• _WHAT IS NEEDED_:
Among the lines below, restate word for word only those from the line with "side table: (236, 126) -> (104, 181), moved" through the line with "pallet: (275, 176)", with both end lines kept.

Dataset items:
◆ ◆ ◆ ◆ ◆ ◆ ◆
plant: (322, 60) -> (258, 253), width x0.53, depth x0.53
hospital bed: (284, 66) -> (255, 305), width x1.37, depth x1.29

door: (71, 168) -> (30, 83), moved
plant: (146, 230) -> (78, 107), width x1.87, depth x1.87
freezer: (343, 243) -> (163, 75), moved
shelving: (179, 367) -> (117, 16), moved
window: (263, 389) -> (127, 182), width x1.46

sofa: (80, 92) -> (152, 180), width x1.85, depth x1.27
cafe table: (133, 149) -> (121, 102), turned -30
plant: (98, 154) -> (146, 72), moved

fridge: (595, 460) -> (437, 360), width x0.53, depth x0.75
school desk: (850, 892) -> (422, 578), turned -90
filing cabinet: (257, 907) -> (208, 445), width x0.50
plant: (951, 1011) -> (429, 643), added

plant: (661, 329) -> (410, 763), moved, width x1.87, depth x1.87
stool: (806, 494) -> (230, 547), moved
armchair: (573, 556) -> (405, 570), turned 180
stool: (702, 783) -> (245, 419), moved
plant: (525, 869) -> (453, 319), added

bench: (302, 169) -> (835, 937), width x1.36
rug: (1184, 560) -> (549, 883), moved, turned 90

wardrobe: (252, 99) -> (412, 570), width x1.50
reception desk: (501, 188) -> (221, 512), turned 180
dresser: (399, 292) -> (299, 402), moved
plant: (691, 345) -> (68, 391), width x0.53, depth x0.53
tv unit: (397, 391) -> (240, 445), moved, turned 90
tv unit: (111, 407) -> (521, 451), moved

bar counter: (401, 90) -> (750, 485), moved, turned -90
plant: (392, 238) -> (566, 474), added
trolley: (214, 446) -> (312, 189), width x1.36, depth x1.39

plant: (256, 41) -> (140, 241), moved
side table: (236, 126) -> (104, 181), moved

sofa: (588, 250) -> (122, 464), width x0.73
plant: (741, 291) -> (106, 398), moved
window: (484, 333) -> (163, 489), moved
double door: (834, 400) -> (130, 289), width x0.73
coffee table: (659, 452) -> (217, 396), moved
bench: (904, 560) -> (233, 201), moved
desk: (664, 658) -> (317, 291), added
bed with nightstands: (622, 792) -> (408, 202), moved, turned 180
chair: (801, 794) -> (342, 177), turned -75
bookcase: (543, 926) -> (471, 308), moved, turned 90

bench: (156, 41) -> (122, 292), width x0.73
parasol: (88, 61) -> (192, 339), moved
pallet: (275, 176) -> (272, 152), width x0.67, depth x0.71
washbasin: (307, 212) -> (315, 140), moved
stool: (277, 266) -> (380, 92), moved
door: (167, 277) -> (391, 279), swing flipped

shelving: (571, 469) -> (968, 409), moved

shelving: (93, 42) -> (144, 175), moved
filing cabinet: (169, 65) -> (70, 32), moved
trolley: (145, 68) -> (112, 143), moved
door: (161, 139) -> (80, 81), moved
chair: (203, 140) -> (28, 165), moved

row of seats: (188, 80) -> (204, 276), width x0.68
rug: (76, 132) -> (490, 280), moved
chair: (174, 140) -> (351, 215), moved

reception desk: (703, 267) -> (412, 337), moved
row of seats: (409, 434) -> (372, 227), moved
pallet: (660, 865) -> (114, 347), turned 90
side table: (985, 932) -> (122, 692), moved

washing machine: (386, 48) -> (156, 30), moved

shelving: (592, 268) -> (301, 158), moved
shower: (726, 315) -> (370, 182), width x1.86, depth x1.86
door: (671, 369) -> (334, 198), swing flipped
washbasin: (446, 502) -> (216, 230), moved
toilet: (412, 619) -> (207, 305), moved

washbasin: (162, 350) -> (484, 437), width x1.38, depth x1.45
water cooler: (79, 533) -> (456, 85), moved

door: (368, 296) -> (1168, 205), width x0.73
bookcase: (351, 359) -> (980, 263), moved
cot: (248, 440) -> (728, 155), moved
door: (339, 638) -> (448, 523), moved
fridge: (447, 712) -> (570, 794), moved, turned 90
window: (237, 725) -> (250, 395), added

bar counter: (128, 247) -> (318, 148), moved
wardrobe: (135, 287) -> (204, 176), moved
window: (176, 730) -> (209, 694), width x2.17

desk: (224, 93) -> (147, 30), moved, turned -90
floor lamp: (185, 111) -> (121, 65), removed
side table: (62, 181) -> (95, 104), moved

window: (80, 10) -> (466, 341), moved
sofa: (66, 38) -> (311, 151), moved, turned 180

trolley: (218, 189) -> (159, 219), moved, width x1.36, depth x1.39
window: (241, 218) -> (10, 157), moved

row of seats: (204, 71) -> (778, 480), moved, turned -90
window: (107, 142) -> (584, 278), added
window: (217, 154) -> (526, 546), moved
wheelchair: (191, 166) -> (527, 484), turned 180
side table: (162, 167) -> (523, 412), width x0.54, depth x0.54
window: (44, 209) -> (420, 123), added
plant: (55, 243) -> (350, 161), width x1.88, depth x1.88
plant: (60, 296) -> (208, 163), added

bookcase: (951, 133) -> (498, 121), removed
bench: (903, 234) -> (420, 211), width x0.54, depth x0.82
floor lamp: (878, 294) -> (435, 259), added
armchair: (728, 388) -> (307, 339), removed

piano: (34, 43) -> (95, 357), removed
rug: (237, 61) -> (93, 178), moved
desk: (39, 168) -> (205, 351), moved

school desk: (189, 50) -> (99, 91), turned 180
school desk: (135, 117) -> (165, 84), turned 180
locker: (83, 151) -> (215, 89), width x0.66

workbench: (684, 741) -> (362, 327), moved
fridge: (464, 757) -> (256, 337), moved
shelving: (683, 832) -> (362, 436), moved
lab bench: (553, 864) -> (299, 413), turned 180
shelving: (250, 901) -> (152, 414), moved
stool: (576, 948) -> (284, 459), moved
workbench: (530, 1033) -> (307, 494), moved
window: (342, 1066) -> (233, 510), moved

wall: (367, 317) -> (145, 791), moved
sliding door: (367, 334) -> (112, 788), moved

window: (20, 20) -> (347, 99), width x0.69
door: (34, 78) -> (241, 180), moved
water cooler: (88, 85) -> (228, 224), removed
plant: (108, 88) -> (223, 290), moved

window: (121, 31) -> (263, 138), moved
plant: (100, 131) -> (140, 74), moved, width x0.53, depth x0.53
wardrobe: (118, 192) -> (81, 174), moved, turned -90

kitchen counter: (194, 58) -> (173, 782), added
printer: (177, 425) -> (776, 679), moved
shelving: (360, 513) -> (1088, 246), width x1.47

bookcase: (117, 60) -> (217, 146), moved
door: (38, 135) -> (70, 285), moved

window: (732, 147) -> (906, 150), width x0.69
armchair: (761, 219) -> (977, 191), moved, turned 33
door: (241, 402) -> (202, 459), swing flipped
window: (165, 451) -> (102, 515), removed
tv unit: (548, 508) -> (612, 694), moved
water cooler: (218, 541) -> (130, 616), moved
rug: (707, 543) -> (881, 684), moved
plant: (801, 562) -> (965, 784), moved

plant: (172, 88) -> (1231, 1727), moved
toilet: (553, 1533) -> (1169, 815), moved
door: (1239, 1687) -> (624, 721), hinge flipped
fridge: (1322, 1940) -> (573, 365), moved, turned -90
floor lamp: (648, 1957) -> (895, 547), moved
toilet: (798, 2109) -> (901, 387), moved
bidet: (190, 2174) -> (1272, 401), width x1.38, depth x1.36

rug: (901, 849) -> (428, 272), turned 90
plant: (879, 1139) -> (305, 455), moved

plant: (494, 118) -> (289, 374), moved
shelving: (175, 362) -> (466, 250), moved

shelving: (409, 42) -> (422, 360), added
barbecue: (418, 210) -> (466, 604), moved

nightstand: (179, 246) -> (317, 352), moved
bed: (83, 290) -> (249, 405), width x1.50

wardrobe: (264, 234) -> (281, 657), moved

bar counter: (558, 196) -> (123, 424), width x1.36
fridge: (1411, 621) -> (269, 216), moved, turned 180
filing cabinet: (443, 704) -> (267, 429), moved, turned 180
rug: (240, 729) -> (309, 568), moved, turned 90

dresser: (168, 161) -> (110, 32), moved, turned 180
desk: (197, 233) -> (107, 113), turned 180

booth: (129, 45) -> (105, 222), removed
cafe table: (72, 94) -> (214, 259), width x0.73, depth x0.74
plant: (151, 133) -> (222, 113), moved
◆ ◆ ◆ ◆ ◆ ◆ ◆
• _RESPONSE_:
side table: (236, 126) -> (104, 181), moved

sofa: (588, 250) -> (122, 464), width x0.73
plant: (741, 291) -> (106, 398), moved
window: (484, 333) -> (163, 489), moved
double door: (834, 400) -> (130, 289), width x0.73
coffee table: (659, 452) -> (217, 396), moved
bench: (904, 560) -> (233, 201), moved
desk: (664, 658) -> (317, 291), added
bed with nightstands: (622, 792) -> (408, 202), moved, turned 180
chair: (801, 794) -> (342, 177), turned -75
bookcase: (543, 926) -> (471, 308), moved, turned 90

bench: (156, 41) -> (122, 292), width x0.73
parasol: (88, 61) -> (192, 339), moved
pallet: (275, 176) -> (272, 152), width x0.67, depth x0.71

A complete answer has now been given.